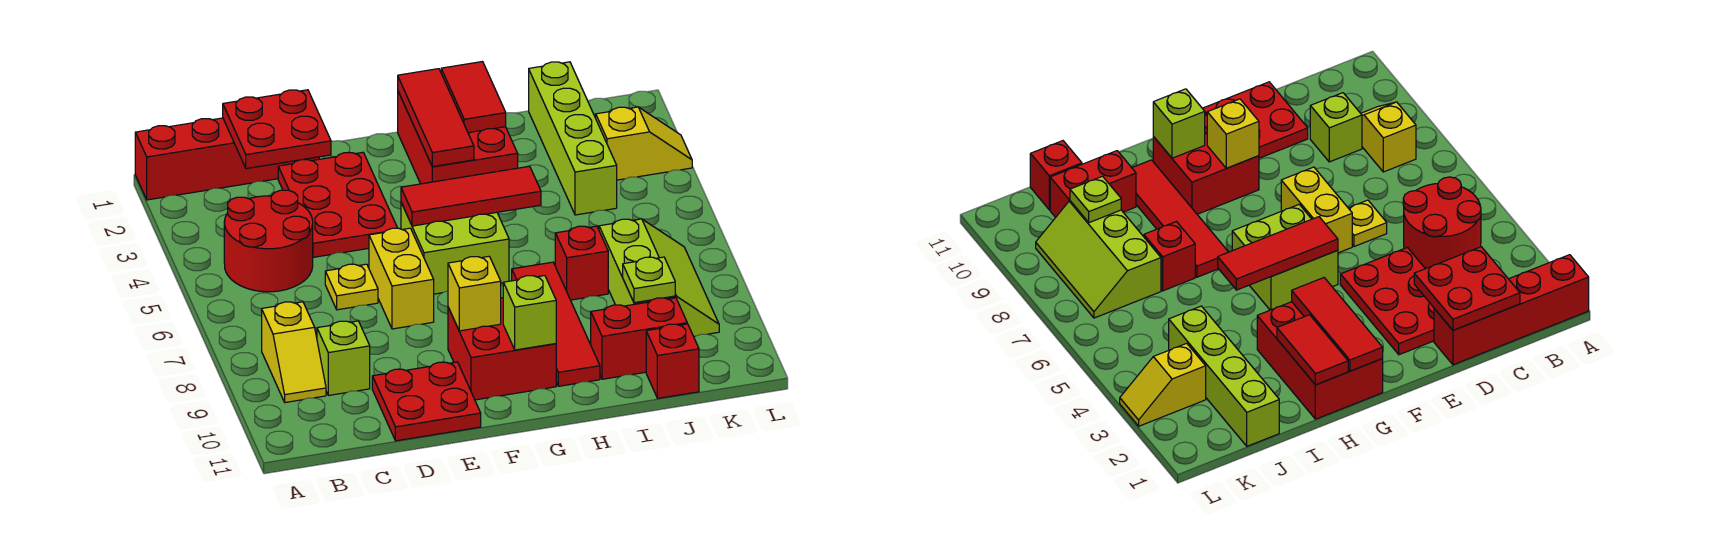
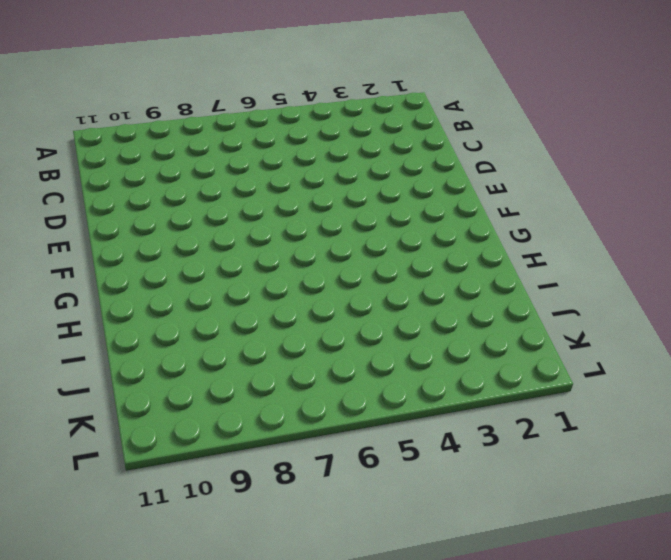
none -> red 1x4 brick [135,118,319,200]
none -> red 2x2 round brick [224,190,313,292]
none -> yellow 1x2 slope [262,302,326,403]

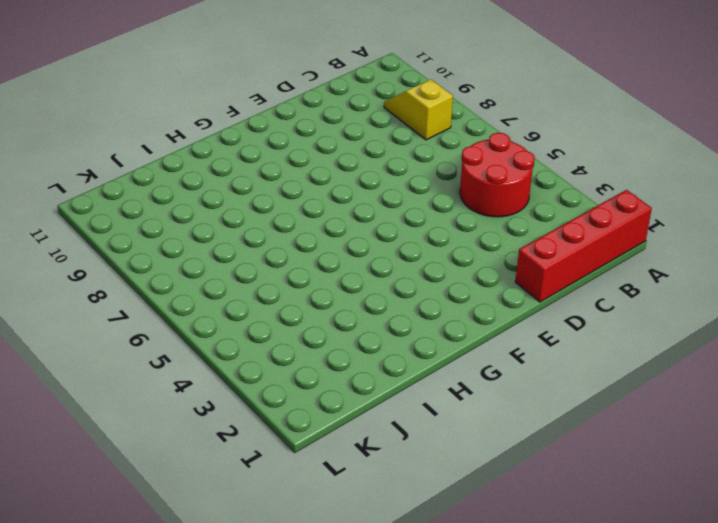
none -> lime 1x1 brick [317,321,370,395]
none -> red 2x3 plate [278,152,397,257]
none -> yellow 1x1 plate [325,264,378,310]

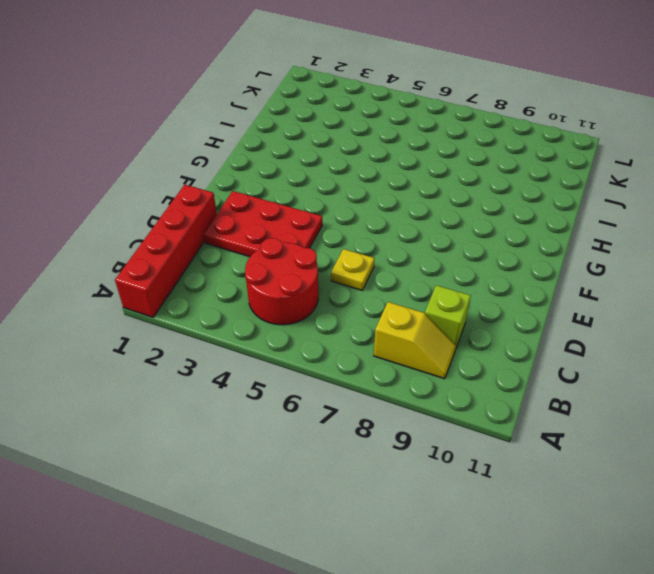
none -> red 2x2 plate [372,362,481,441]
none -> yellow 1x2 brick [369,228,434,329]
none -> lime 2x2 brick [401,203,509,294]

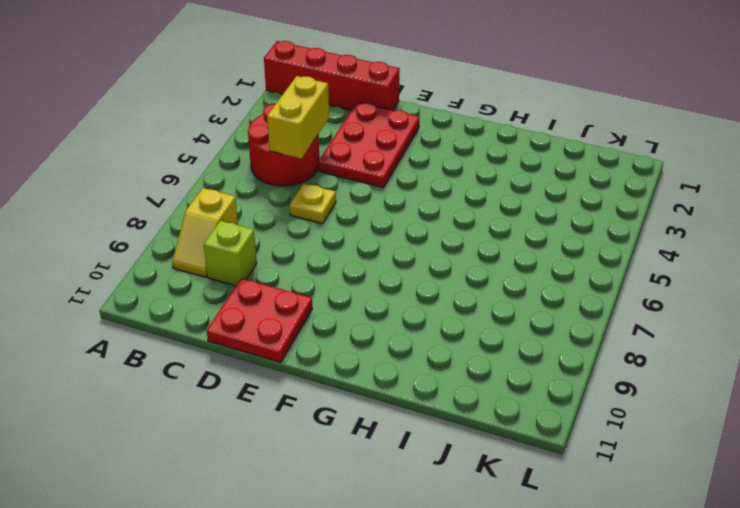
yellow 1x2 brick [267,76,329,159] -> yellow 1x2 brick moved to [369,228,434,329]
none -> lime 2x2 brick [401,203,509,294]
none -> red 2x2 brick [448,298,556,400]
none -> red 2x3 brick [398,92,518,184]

========================================

● **Problem to solve**
Retrieve each line of the data in which the word "plate" can be found.

● **Exercise output**
none -> red 2x3 plate [278,152,397,257]
none -> yellow 1x1 plate [325,264,378,310]
none -> red 2x2 plate [372,362,481,441]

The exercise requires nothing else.